### GIVEN INFORMATION ###

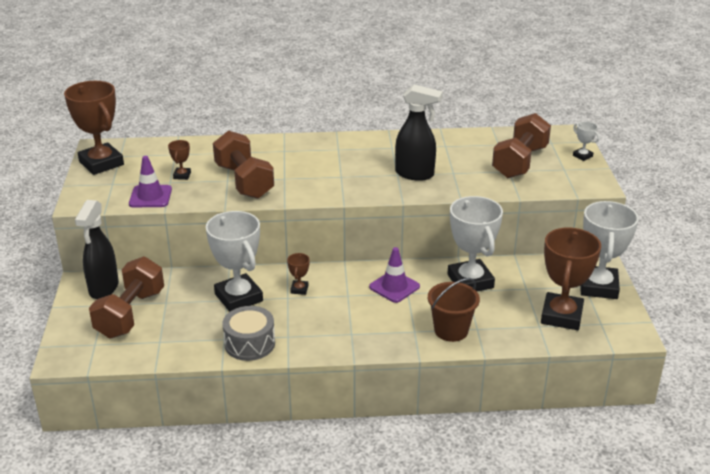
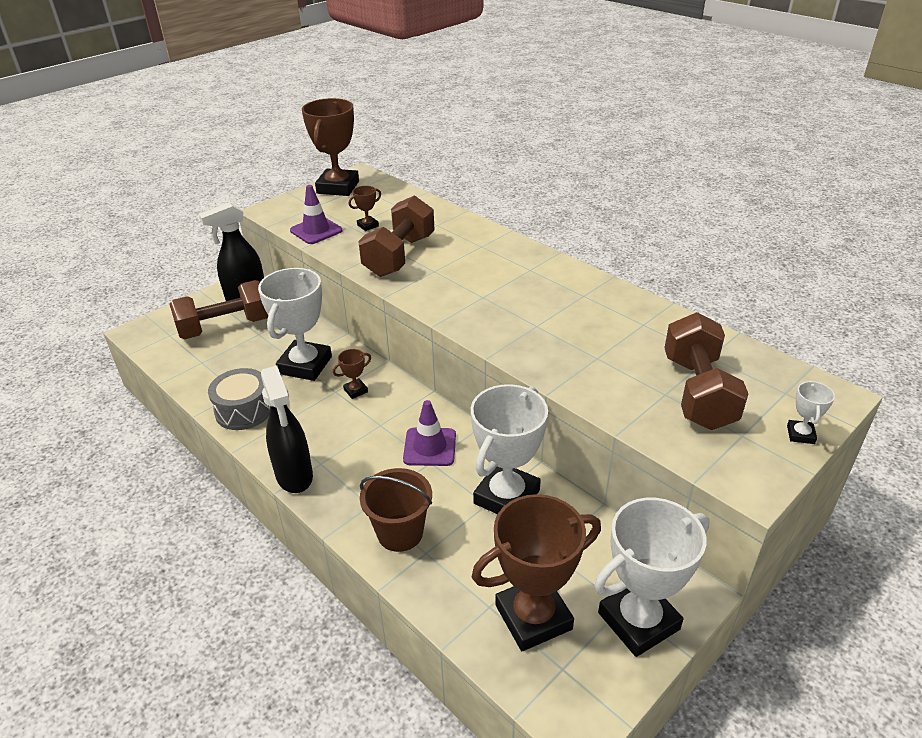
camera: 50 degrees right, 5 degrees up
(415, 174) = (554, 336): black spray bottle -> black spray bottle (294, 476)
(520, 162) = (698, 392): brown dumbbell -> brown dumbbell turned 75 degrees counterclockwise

###

ACTION ITEM:
A word-for-word copy of the listing is the goal; keep every picture out of it.

RESULT FOR THIS TASK:
camera: 50 degrees right, 5 degrees up
(415, 174) = (554, 336): black spray bottle -> black spray bottle (294, 476)
(520, 162) = (698, 392): brown dumbbell -> brown dumbbell turned 75 degrees counterclockwise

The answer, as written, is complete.